Assignment: Give again, exactly as written, each line of the material below starting at the line that contains "none -> brown 1x4 brick [203,129,279,194]" and ending at the line that contains "yellow 1x2 brick". Both ends count, and no other line does.

(Available data)

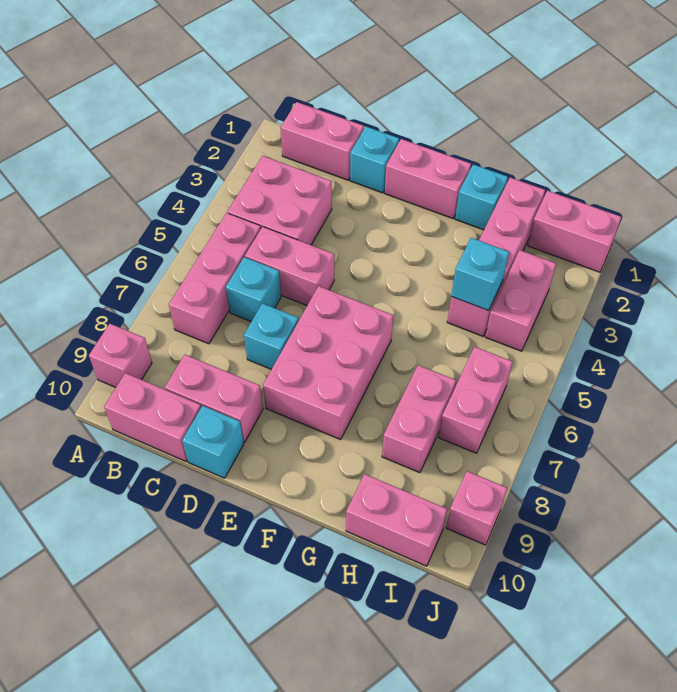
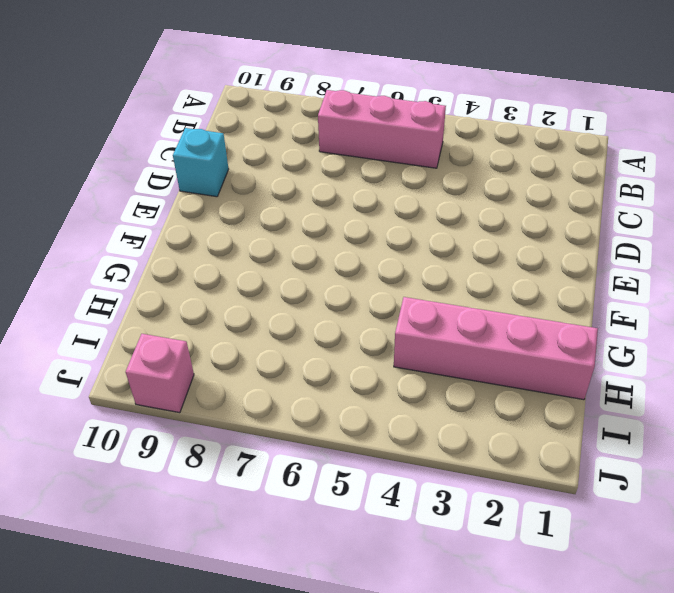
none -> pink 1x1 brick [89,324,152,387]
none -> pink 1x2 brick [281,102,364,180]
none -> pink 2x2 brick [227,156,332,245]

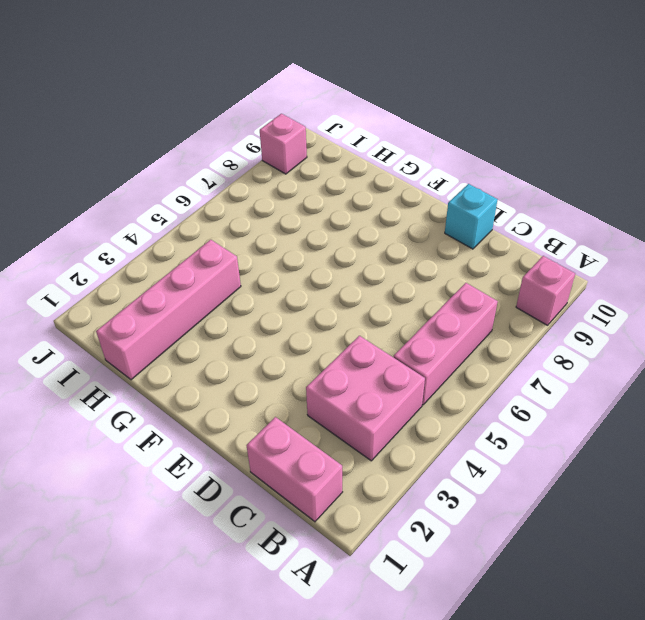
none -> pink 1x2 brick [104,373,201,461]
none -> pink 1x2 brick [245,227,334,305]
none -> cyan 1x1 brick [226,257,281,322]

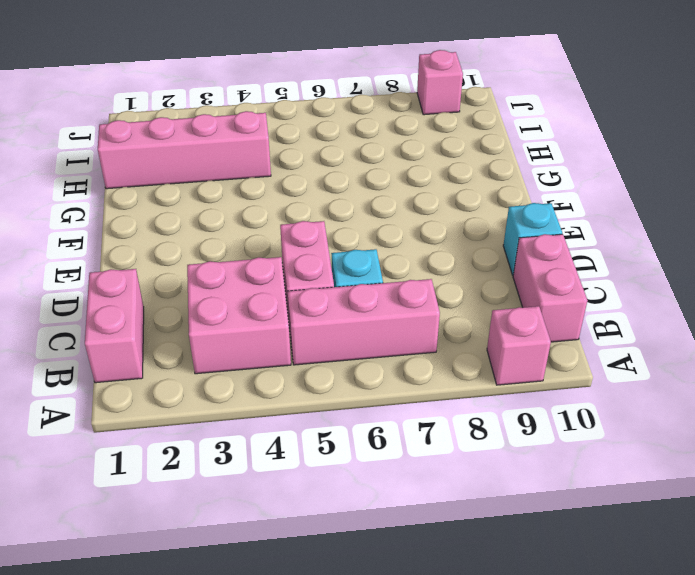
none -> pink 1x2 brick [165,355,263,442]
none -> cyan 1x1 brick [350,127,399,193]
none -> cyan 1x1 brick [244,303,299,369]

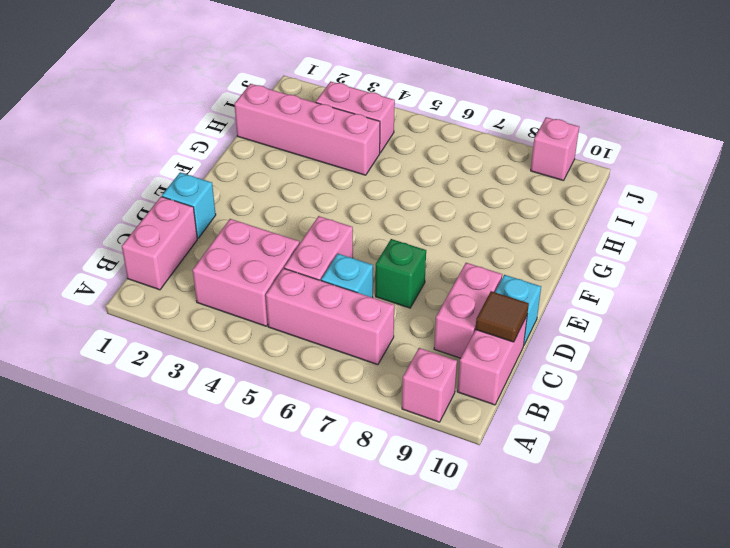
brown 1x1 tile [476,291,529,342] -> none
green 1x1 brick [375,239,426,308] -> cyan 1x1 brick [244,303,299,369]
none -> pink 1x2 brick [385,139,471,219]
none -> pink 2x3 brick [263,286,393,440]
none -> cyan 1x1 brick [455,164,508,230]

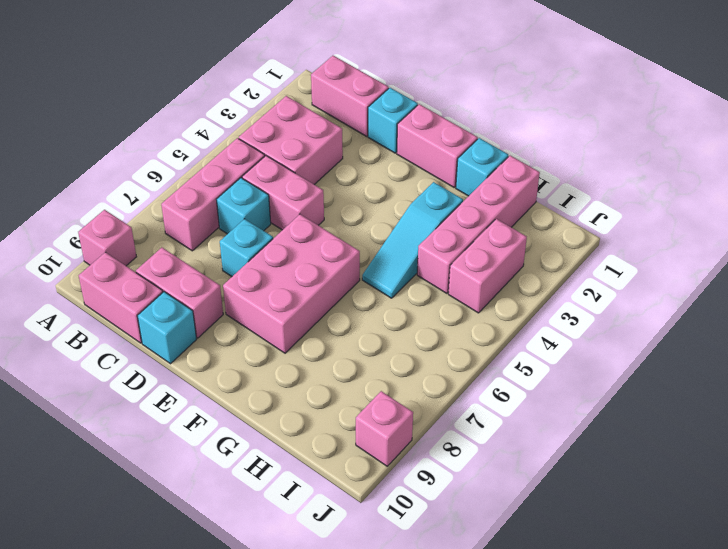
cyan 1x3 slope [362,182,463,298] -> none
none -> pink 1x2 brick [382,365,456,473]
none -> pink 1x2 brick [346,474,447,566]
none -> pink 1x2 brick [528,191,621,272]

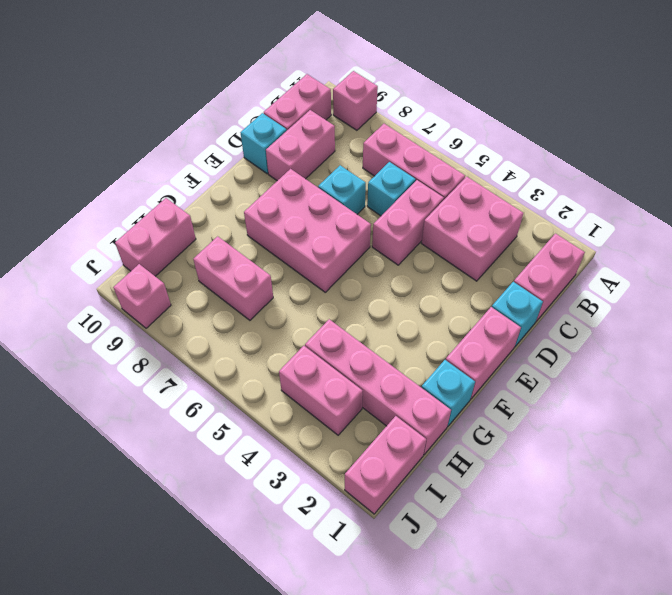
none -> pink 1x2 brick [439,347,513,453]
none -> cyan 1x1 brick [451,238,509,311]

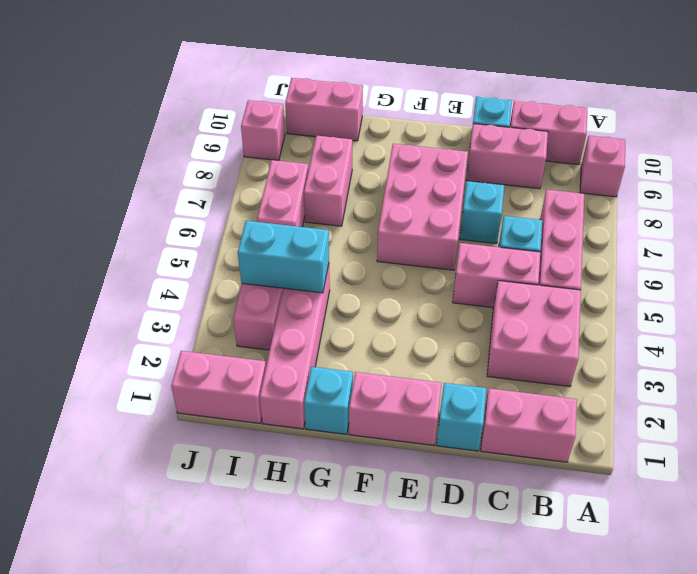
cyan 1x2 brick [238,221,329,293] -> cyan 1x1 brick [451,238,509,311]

(End Available data)
(Available data)

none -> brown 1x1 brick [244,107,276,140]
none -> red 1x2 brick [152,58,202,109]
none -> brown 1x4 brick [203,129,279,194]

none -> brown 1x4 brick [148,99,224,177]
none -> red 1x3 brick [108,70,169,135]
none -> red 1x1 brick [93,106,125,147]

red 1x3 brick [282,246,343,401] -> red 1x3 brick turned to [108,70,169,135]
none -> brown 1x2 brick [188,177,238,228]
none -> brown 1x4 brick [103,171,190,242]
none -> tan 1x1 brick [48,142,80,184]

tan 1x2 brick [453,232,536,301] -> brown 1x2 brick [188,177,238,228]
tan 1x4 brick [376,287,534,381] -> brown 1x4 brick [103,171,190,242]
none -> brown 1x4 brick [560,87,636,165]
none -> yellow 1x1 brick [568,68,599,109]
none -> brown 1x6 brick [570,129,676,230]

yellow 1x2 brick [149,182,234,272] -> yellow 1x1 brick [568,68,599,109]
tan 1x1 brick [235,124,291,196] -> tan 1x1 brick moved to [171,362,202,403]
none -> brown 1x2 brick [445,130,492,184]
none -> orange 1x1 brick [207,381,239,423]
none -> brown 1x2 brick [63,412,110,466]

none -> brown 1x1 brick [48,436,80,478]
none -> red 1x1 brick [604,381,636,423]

(End Available data)

Response below:
none -> brown 1x4 brick [203,129,279,194]

none -> brown 1x4 brick [148,99,224,177]
none -> red 1x3 brick [108,70,169,135]
none -> red 1x1 brick [93,106,125,147]

red 1x3 brick [282,246,343,401] -> red 1x3 brick turned to [108,70,169,135]
none -> brown 1x2 brick [188,177,238,228]
none -> brown 1x4 brick [103,171,190,242]
none -> tan 1x1 brick [48,142,80,184]

tan 1x2 brick [453,232,536,301] -> brown 1x2 brick [188,177,238,228]
tan 1x4 brick [376,287,534,381] -> brown 1x4 brick [103,171,190,242]
none -> brown 1x4 brick [560,87,636,165]
none -> yellow 1x1 brick [568,68,599,109]
none -> brown 1x6 brick [570,129,676,230]

yellow 1x2 brick [149,182,234,272] -> yellow 1x1 brick [568,68,599,109]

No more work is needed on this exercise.